Coordinate-based change listings

□ □ □ □

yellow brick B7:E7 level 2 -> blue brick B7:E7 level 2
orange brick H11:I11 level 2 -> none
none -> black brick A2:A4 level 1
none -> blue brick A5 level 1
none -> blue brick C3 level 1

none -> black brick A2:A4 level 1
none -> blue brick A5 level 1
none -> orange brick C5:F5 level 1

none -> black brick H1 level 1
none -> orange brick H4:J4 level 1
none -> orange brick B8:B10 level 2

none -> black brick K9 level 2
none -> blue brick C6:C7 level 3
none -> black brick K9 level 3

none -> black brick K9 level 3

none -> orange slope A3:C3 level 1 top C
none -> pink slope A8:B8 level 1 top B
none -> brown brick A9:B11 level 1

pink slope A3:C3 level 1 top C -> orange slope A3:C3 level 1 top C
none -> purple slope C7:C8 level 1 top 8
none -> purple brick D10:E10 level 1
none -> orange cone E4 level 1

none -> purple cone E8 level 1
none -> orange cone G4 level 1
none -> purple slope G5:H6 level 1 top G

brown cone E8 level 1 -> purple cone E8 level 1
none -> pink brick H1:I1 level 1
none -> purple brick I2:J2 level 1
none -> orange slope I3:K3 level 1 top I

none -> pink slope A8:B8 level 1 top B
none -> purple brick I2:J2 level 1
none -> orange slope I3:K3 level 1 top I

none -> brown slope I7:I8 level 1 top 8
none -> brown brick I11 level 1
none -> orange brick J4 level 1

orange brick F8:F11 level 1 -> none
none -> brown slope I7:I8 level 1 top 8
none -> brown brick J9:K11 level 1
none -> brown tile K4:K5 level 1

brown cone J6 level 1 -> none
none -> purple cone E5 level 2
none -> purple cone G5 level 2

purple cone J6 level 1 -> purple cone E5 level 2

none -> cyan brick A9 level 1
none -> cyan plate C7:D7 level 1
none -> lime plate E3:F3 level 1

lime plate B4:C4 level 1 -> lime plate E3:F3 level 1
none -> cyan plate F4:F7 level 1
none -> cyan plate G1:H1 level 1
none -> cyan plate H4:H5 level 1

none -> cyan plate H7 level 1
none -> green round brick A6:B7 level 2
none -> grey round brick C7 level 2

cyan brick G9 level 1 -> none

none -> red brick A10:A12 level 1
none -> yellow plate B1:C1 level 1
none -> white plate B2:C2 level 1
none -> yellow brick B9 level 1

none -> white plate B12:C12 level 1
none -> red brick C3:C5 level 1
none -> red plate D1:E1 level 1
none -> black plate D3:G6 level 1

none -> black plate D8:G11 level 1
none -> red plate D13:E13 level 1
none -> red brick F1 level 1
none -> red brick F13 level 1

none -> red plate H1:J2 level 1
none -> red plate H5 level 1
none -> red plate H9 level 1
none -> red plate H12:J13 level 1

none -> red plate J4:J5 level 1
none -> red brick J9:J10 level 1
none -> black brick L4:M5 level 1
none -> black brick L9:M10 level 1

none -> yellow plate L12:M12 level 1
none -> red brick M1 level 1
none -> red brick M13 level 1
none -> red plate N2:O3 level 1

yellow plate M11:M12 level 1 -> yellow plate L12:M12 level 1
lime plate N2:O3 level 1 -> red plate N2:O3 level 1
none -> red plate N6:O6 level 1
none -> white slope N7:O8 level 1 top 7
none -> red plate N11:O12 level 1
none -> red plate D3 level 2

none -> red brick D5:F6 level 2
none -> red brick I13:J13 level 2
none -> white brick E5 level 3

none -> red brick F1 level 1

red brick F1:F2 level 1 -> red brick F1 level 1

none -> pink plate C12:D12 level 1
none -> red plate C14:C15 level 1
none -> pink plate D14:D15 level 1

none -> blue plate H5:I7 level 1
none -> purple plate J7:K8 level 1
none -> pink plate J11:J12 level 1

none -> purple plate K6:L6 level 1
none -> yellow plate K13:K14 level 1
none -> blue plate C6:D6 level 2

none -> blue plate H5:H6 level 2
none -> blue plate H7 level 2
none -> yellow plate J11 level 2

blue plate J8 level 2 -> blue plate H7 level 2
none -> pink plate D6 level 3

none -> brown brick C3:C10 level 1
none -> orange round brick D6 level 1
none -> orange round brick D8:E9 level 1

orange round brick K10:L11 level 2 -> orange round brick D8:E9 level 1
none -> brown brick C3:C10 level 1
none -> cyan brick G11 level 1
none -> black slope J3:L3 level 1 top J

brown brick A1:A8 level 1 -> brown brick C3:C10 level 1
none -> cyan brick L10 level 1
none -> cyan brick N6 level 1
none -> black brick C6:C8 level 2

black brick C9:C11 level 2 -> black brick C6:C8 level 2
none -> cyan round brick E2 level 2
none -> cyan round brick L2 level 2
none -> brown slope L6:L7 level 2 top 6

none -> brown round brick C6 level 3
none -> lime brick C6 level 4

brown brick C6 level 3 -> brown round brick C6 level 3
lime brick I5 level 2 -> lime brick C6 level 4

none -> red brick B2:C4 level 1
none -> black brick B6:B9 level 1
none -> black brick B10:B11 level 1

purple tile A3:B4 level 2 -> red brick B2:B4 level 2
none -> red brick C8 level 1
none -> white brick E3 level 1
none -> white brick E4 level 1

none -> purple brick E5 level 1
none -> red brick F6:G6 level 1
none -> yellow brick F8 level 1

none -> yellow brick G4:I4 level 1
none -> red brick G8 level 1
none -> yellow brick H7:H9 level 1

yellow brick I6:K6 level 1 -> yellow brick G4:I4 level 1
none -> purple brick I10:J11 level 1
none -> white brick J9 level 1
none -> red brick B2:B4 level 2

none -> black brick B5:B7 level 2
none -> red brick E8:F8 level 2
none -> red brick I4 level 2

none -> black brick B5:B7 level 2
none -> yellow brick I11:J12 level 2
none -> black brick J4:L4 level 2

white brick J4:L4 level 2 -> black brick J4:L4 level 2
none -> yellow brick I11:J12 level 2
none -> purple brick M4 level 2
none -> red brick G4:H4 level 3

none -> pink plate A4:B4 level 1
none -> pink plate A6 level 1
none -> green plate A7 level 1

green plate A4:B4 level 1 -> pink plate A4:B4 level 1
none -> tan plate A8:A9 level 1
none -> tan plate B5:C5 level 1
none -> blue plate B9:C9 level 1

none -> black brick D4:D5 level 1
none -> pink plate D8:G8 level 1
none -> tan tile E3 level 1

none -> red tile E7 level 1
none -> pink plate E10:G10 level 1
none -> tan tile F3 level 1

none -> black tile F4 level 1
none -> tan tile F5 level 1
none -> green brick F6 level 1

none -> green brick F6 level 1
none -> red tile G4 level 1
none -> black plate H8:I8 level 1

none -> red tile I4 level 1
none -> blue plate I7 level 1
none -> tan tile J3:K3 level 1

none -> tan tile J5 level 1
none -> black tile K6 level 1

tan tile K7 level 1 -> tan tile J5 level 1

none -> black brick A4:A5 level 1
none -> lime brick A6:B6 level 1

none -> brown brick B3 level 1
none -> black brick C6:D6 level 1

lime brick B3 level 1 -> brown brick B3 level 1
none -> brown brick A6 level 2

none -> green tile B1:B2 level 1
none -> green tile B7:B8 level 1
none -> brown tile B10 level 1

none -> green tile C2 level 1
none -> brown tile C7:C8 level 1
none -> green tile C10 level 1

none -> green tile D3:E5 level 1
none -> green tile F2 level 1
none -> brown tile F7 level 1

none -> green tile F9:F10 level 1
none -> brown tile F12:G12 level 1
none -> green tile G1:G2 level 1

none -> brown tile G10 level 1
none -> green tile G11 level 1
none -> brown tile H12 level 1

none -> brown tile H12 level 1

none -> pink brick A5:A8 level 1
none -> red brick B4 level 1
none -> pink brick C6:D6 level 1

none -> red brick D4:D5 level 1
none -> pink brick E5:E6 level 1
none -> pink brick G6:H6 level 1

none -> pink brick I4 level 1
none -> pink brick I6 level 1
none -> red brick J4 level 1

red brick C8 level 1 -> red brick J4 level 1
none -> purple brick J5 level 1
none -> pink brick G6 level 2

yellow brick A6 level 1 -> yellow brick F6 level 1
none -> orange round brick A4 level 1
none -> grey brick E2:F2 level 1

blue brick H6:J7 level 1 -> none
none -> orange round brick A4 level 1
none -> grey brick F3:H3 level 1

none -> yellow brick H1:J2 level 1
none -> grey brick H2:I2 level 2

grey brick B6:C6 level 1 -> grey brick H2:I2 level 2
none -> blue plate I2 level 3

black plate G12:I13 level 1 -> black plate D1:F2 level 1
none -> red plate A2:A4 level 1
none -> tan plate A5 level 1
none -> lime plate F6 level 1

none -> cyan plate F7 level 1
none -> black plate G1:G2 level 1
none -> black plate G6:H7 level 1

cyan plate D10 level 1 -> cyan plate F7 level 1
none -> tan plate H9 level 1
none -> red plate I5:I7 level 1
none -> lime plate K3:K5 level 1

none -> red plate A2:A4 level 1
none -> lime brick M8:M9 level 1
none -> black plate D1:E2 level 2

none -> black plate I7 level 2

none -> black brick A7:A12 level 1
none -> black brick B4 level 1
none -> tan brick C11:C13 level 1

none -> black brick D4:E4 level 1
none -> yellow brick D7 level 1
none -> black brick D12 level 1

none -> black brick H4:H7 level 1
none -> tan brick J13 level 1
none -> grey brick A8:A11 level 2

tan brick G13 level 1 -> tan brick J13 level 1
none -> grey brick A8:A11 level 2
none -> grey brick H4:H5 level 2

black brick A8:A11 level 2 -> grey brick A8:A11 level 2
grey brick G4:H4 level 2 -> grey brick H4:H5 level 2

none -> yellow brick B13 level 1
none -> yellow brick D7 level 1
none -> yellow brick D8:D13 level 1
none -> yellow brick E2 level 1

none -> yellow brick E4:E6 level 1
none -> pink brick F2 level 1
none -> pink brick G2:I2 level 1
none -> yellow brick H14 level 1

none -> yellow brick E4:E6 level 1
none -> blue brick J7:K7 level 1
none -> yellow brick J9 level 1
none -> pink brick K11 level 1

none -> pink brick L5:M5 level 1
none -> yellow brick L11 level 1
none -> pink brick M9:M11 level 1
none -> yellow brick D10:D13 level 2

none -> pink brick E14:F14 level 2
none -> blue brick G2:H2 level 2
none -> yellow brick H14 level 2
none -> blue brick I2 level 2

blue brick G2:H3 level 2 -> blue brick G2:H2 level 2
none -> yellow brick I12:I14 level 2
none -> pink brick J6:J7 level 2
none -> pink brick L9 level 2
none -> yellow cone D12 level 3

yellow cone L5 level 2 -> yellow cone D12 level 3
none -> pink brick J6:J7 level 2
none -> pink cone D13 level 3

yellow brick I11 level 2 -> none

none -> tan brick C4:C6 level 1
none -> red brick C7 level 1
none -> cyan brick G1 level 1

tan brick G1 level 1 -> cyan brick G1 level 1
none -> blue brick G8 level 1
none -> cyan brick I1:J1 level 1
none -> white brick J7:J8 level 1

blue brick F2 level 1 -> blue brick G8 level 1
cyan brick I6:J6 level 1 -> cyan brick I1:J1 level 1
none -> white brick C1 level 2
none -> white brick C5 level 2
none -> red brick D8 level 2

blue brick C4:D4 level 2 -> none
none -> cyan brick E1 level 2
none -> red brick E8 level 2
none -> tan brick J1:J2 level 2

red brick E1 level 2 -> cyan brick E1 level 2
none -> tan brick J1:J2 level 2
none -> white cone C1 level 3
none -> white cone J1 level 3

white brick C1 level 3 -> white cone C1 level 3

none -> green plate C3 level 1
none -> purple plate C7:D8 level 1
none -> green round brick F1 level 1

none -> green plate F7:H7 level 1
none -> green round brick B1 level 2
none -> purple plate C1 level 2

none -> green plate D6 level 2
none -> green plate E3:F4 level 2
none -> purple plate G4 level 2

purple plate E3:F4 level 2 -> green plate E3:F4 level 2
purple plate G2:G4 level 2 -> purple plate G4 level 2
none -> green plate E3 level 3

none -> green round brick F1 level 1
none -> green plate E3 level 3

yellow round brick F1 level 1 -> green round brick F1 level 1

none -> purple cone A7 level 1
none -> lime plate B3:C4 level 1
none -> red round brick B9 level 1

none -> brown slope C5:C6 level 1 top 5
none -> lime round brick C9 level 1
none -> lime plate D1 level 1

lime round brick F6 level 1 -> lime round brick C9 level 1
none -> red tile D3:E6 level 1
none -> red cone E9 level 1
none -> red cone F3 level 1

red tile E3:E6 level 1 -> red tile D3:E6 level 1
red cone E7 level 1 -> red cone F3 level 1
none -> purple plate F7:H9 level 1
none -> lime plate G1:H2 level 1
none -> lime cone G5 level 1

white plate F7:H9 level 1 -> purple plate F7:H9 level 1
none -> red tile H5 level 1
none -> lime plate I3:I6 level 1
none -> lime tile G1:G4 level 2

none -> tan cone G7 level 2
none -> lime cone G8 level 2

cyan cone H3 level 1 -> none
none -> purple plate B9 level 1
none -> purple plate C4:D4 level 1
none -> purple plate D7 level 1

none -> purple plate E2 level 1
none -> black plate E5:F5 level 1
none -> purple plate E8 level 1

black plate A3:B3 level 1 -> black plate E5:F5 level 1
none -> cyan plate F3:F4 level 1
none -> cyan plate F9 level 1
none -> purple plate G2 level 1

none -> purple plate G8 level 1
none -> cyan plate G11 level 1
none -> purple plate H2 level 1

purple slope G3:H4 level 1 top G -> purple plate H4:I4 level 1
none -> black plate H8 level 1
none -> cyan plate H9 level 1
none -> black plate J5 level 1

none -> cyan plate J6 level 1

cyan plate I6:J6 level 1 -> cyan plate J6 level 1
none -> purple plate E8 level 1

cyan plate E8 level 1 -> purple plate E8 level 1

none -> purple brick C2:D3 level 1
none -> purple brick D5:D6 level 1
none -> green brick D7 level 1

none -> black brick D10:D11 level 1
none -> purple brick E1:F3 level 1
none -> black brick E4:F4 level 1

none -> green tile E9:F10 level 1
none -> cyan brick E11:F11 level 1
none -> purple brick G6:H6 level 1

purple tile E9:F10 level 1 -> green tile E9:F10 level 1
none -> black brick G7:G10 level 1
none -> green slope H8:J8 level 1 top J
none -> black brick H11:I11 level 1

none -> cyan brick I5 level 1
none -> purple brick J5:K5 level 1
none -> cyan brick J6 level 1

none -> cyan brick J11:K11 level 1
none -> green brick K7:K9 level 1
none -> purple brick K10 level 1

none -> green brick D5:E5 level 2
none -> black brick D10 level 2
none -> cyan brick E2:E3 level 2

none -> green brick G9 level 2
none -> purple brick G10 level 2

□ □ □ □

Reprint exactly the lines above that start at the one with "none -> red round brick B9 level 1" and end at the one with "none -> red cone F3 level 1", keeping both and adding none.

PROBLEM SOLUTION >>
none -> red round brick B9 level 1

none -> brown slope C5:C6 level 1 top 5
none -> lime round brick C9 level 1
none -> lime plate D1 level 1

lime round brick F6 level 1 -> lime round brick C9 level 1
none -> red tile D3:E6 level 1
none -> red cone E9 level 1
none -> red cone F3 level 1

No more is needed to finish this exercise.